- [Prompt] From the line below that contains "R103: none -> 2.7k (0V, VTH)" to the line that contains "R111: 39k (SIG2, VN) -> 39k (PROG, SIG2)", repeat every line exactly, both ends included, and nothing else.

- [Source data]
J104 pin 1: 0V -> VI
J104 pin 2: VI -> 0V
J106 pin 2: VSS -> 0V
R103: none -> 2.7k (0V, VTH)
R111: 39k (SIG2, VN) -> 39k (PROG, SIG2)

...

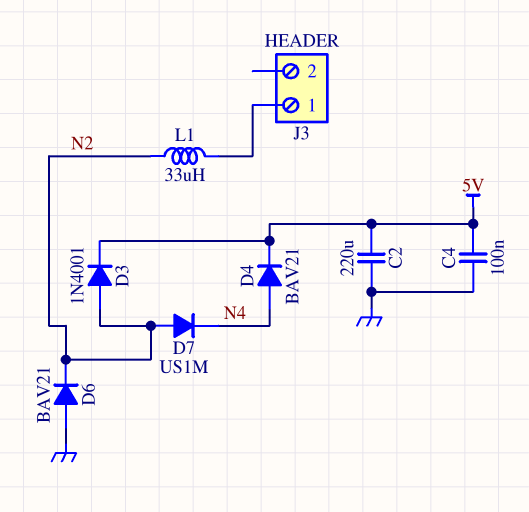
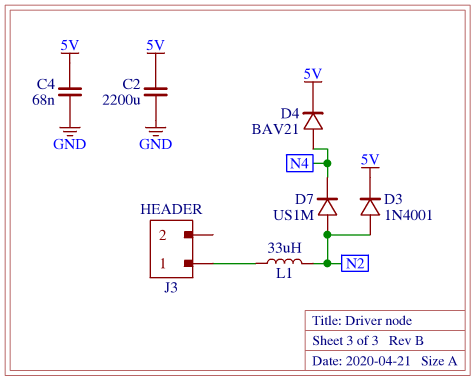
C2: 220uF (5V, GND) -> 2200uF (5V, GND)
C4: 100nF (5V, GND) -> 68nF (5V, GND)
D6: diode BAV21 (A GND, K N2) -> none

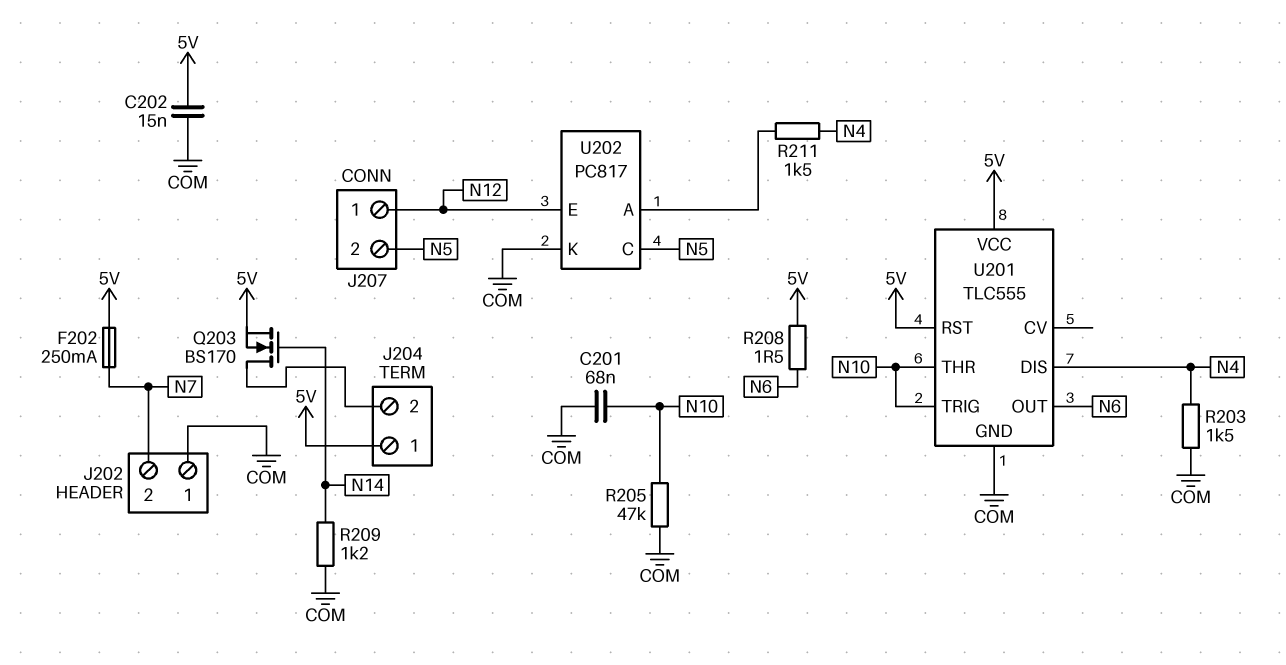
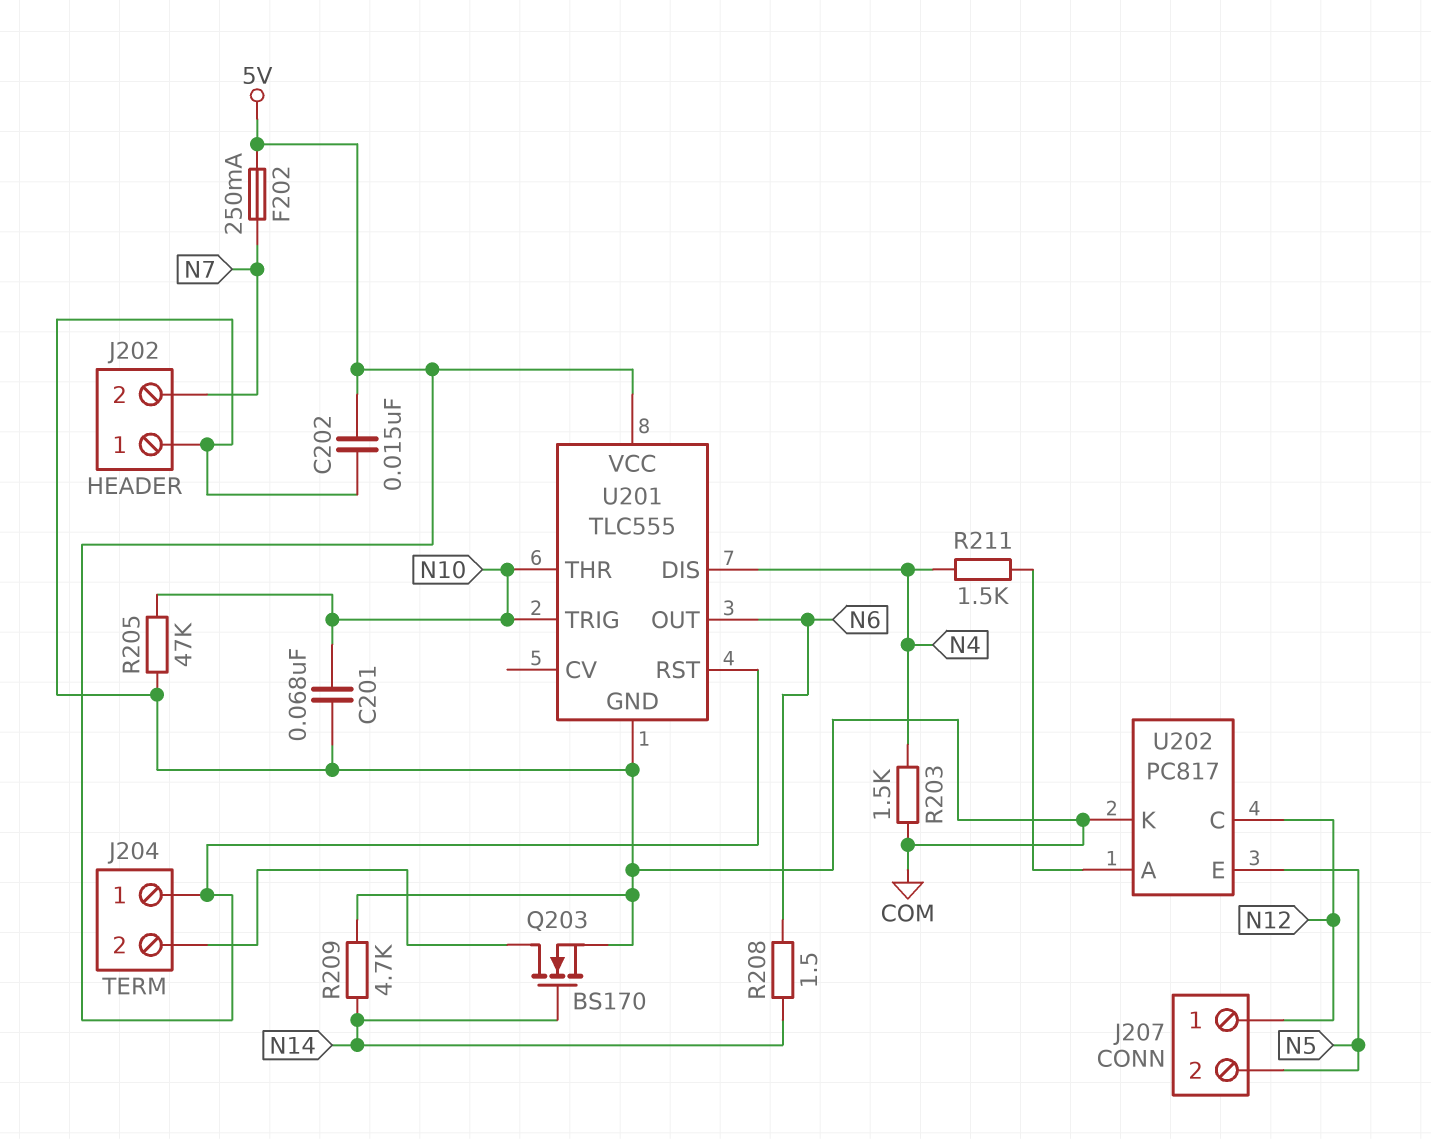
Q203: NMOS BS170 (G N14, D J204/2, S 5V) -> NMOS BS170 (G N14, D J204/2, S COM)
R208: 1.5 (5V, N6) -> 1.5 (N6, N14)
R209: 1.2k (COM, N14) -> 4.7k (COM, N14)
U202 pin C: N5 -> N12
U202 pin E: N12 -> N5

- [Reply to the task]
R103: none -> 2.7k (0V, VTH)
R111: 39k (SIG2, VN) -> 39k (PROG, SIG2)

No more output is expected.